Problem:
Every entry in the data is to be written out exactly; no picture belongs in the copy.

-- Data supplied follows --

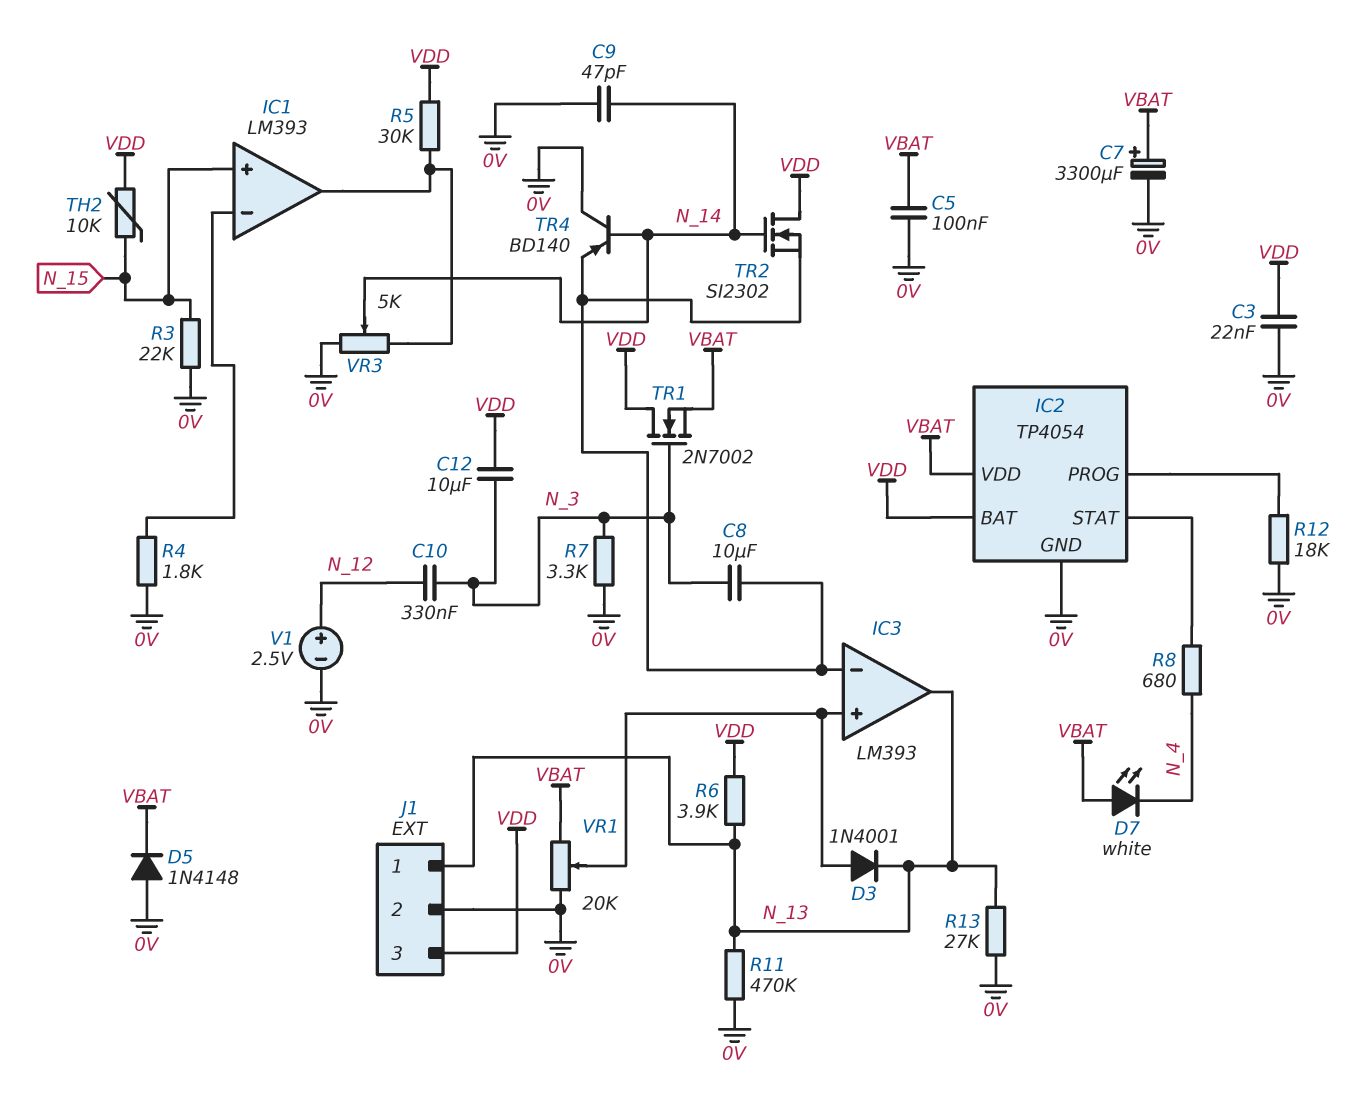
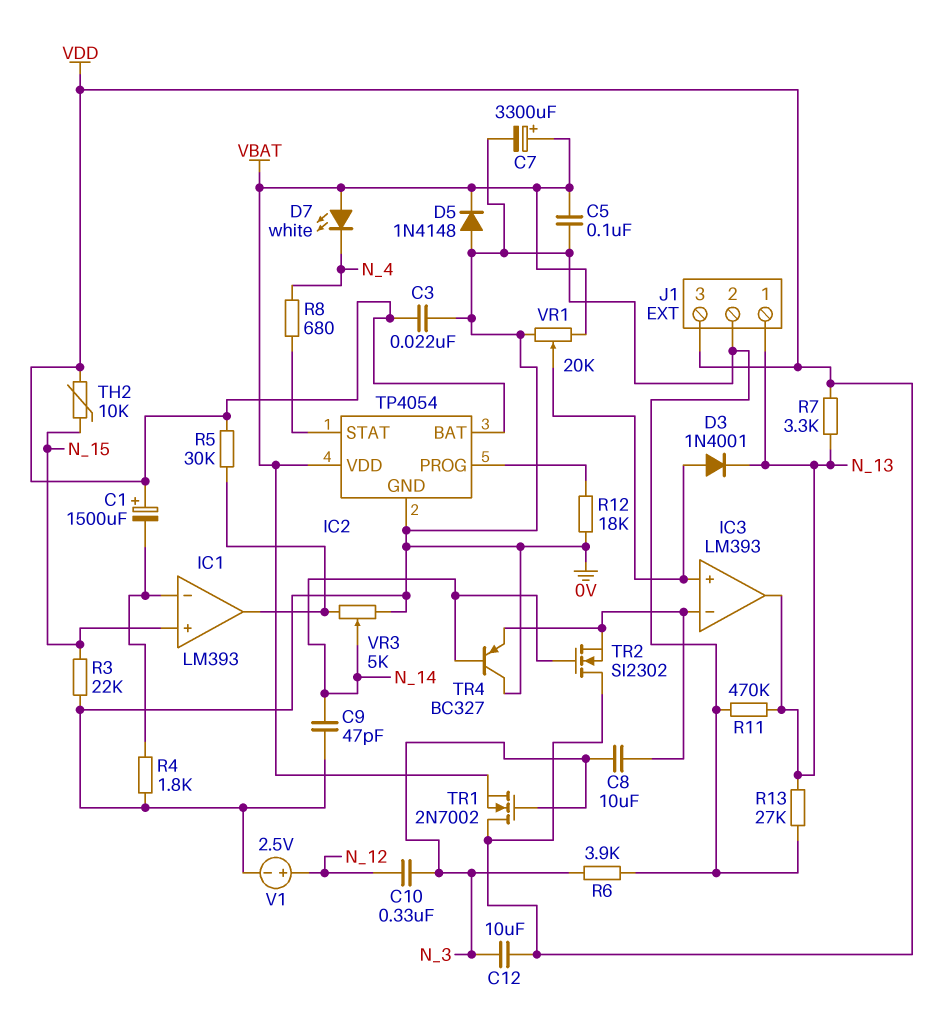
C1: none -> 1500uF (plus VDD, minus IC1/in-)
R6: 3.9k (N_13, VDD) -> 3.9k (0V, N_3)
R7: 3.3k (0V, N_3) -> 3.3k (N_13, VDD)
TR4: PNP BD140 (B N_14, C 0V, E IC3/in-) -> PNP BC327 (B N_14, C 0V, E IC3/in-)

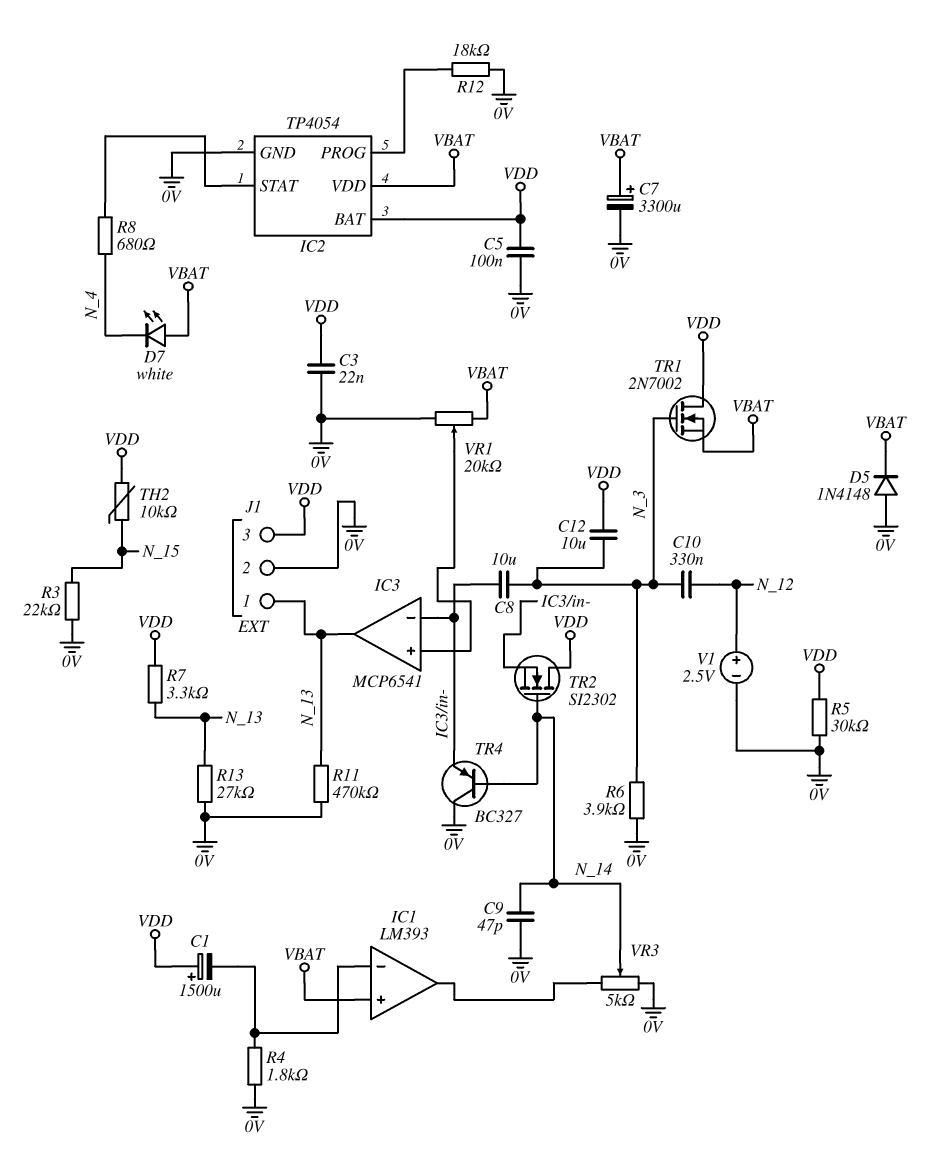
C5: 100nF (0V, VBAT) -> 100nF (0V, VDD)
D3: diode 1N4001 (A IC3/in+, K N_13) -> none
IC1 pin in+: N_15 -> VBAT
IC3: LM393 -> MCP6541
R5: 30k (IC1/out, VDD) -> 30k (0V, VDD)

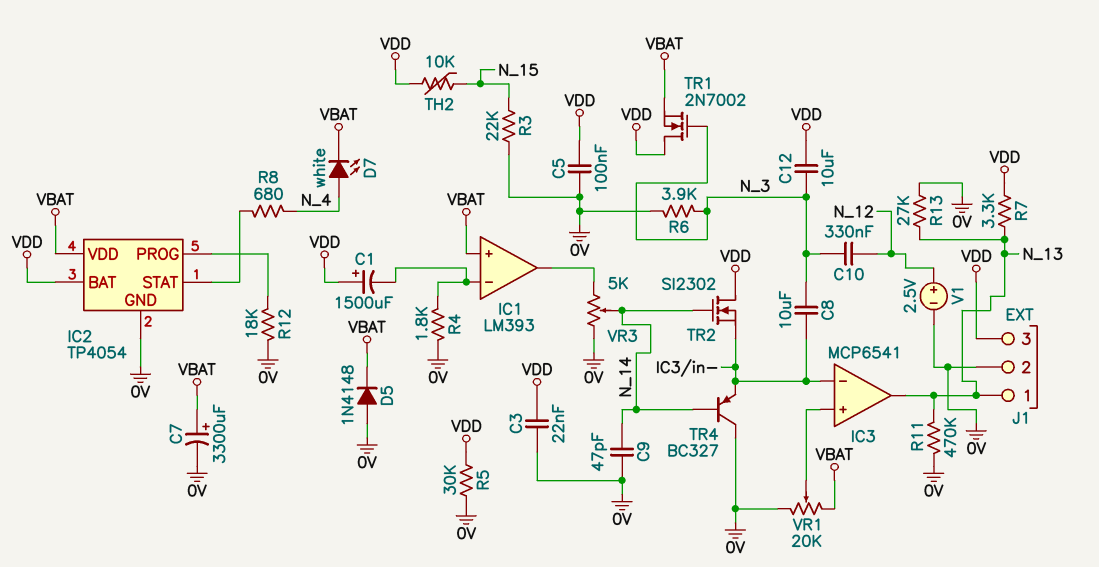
D7: LED white (A VBAT, K N_4) -> LED white (A N_4, K VBAT)

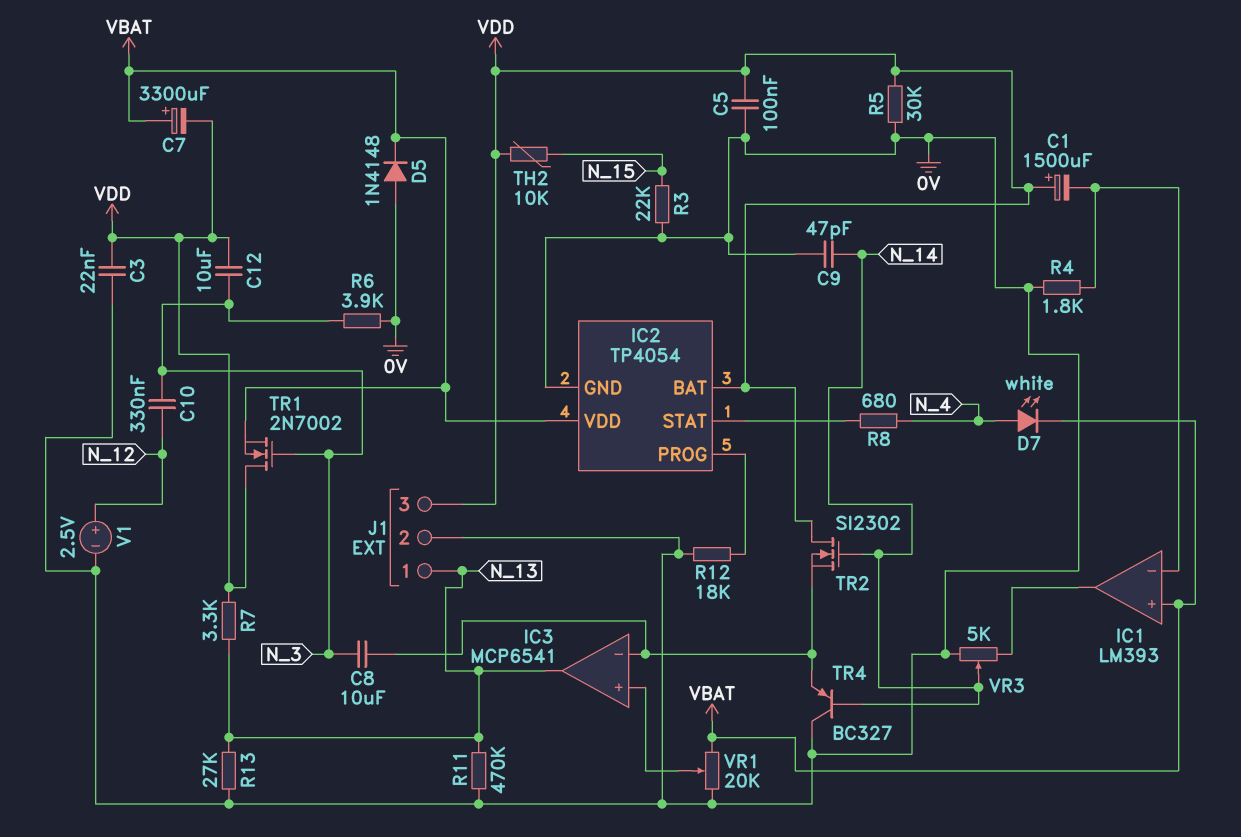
C7: 3300uF (plus VBAT, minus 0V) -> 3300uF (plus VBAT, minus VDD)

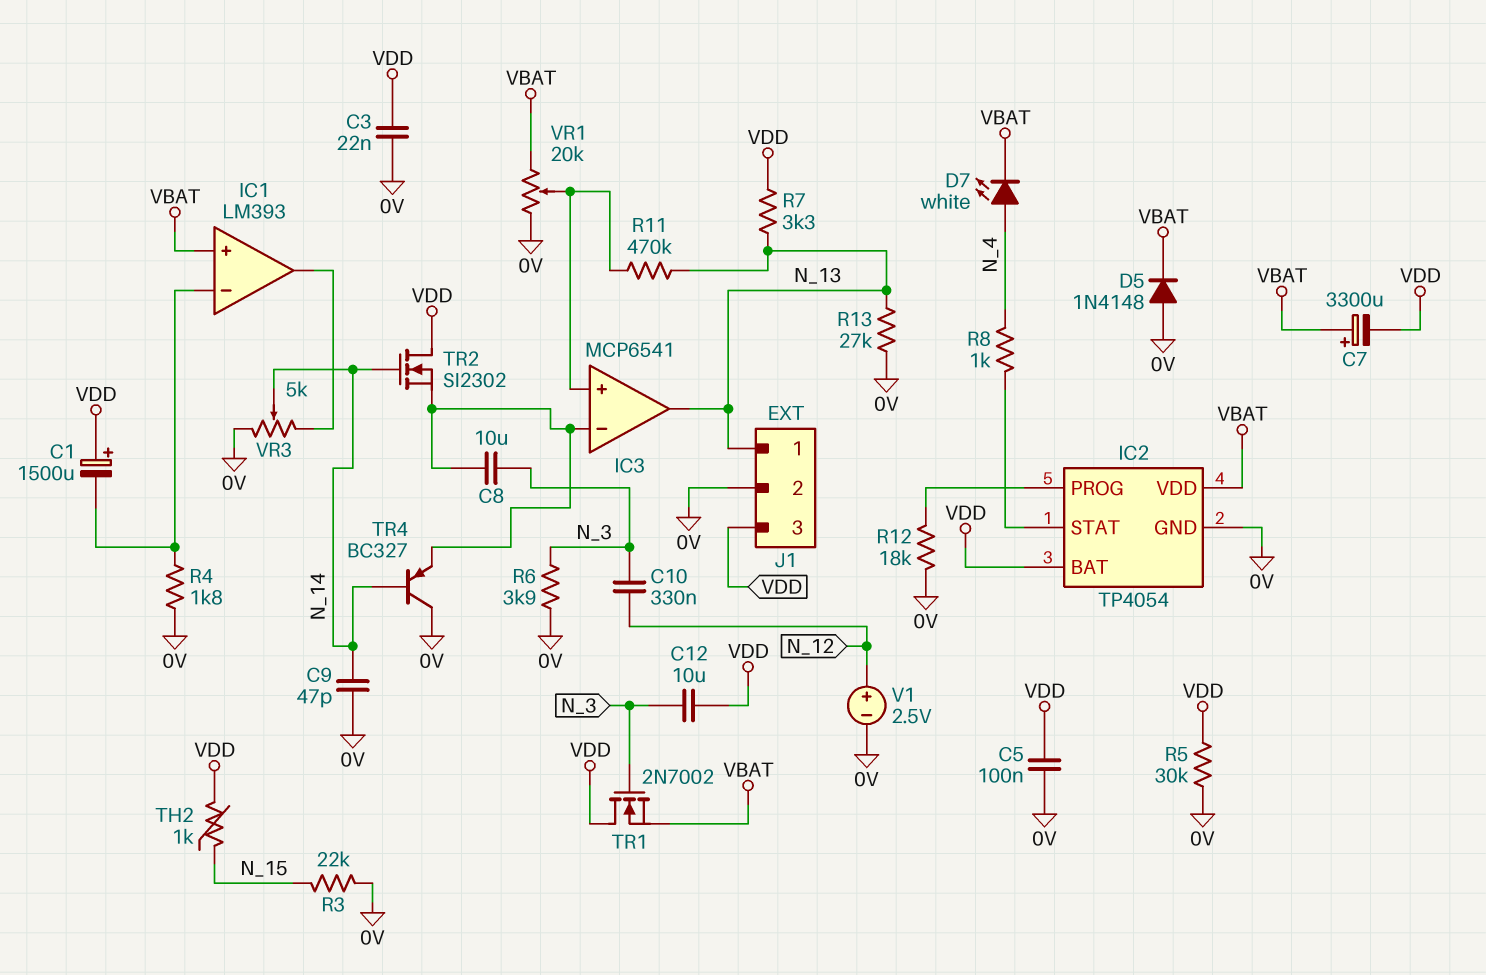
R8: 680 (IC2/STAT, N_4) -> 1k (IC2/STAT, N_4)
R11: 470k (0V, N_13) -> 470k (IC3/in+, N_13)
TH2: 10k (N_15, VDD) -> 1k (N_15, VDD)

-- Data supplied concluded --

Result for this exercise:
C1: none -> 1500uF (plus VDD, minus IC1/in-)
R6: 3.9k (N_13, VDD) -> 3.9k (0V, N_3)
R7: 3.3k (0V, N_3) -> 3.3k (N_13, VDD)
TR4: PNP BD140 (B N_14, C 0V, E IC3/in-) -> PNP BC327 (B N_14, C 0V, E IC3/in-)

C5: 100nF (0V, VBAT) -> 100nF (0V, VDD)
D3: diode 1N4001 (A IC3/in+, K N_13) -> none
IC1 pin in+: N_15 -> VBAT
IC3: LM393 -> MCP6541
R5: 30k (IC1/out, VDD) -> 30k (0V, VDD)

D7: LED white (A VBAT, K N_4) -> LED white (A N_4, K VBAT)

C7: 3300uF (plus VBAT, minus 0V) -> 3300uF (plus VBAT, minus VDD)

R8: 680 (IC2/STAT, N_4) -> 1k (IC2/STAT, N_4)
R11: 470k (0V, N_13) -> 470k (IC3/in+, N_13)
TH2: 10k (N_15, VDD) -> 1k (N_15, VDD)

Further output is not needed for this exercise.